> _Problem description_
Locate the string "diode" in the listing below. Copy every line where it is found.

> _Provided entries_
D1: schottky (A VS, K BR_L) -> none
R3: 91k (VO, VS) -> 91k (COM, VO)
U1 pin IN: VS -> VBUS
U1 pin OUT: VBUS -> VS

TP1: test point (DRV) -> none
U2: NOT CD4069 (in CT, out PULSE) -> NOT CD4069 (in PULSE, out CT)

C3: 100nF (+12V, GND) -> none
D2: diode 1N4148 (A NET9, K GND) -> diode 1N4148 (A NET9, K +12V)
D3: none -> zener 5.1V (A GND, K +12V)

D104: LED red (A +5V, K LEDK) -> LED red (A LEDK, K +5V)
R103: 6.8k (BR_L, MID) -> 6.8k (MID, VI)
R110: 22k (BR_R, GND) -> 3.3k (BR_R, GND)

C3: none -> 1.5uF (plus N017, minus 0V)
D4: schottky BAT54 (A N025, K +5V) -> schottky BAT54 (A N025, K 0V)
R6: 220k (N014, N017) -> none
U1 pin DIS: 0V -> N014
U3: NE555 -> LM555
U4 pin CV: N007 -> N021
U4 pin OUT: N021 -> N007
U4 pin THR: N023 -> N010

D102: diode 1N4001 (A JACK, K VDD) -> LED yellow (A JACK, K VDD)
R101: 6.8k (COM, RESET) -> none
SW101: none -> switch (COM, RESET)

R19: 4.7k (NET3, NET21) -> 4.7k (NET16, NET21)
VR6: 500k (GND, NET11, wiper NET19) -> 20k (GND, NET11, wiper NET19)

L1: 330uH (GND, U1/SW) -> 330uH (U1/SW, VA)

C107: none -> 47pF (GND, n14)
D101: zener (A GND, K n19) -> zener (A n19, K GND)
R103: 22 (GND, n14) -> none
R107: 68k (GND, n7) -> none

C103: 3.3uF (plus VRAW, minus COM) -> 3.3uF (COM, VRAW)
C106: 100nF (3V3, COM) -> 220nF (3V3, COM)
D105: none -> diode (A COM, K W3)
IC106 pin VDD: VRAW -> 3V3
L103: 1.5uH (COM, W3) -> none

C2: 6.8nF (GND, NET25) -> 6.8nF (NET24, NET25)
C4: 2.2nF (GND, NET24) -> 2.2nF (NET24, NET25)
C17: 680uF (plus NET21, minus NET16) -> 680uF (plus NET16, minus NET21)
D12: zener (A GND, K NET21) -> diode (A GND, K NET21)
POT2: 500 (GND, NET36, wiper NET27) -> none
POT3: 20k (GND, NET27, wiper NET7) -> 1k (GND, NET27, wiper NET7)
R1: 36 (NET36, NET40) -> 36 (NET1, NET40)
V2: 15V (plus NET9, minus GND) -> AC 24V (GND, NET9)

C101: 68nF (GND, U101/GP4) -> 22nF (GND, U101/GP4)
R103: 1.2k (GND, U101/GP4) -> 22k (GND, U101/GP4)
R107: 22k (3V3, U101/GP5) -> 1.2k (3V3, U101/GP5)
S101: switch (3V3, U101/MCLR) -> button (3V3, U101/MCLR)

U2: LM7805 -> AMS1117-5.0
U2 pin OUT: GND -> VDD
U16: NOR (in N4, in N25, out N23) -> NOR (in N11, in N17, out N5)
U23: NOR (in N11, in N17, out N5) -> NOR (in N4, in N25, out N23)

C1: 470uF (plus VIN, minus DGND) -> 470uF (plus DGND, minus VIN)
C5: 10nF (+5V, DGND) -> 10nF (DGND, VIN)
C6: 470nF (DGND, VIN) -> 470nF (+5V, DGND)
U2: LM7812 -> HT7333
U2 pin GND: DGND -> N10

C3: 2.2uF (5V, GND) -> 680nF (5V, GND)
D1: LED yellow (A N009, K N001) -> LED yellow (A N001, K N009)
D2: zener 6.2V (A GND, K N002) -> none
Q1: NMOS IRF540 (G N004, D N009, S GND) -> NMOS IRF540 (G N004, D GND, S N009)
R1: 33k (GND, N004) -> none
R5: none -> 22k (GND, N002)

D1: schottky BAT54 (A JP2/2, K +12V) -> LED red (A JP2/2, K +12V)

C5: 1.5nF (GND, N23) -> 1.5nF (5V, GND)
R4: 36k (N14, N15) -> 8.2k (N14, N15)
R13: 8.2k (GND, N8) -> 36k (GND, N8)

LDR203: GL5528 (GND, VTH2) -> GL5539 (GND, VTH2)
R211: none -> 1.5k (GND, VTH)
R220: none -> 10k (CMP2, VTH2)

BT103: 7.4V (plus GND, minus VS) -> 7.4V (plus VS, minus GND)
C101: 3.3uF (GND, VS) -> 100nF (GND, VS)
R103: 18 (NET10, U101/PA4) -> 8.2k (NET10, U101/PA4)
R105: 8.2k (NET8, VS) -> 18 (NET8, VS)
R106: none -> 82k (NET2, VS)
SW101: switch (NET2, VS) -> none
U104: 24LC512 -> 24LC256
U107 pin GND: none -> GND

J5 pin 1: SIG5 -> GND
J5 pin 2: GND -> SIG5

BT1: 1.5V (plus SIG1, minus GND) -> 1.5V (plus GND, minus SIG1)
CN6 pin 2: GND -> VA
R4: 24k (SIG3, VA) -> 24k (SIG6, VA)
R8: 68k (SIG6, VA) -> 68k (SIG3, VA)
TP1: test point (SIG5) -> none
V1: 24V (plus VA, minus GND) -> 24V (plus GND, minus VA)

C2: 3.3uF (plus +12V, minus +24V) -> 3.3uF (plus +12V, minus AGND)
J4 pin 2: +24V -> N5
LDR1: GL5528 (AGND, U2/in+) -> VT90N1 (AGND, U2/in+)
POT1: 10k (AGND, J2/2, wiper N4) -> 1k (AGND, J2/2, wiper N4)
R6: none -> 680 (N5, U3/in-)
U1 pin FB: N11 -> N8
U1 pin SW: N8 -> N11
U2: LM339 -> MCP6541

> _Exercise solution_
D2: diode 1N4148 (A NET9, K GND) -> diode 1N4148 (A NET9, K +12V)
D102: diode 1N4001 (A JACK, K VDD) -> LED yellow (A JACK, K VDD)
D105: none -> diode (A COM, K W3)
D12: zener (A GND, K NET21) -> diode (A GND, K NET21)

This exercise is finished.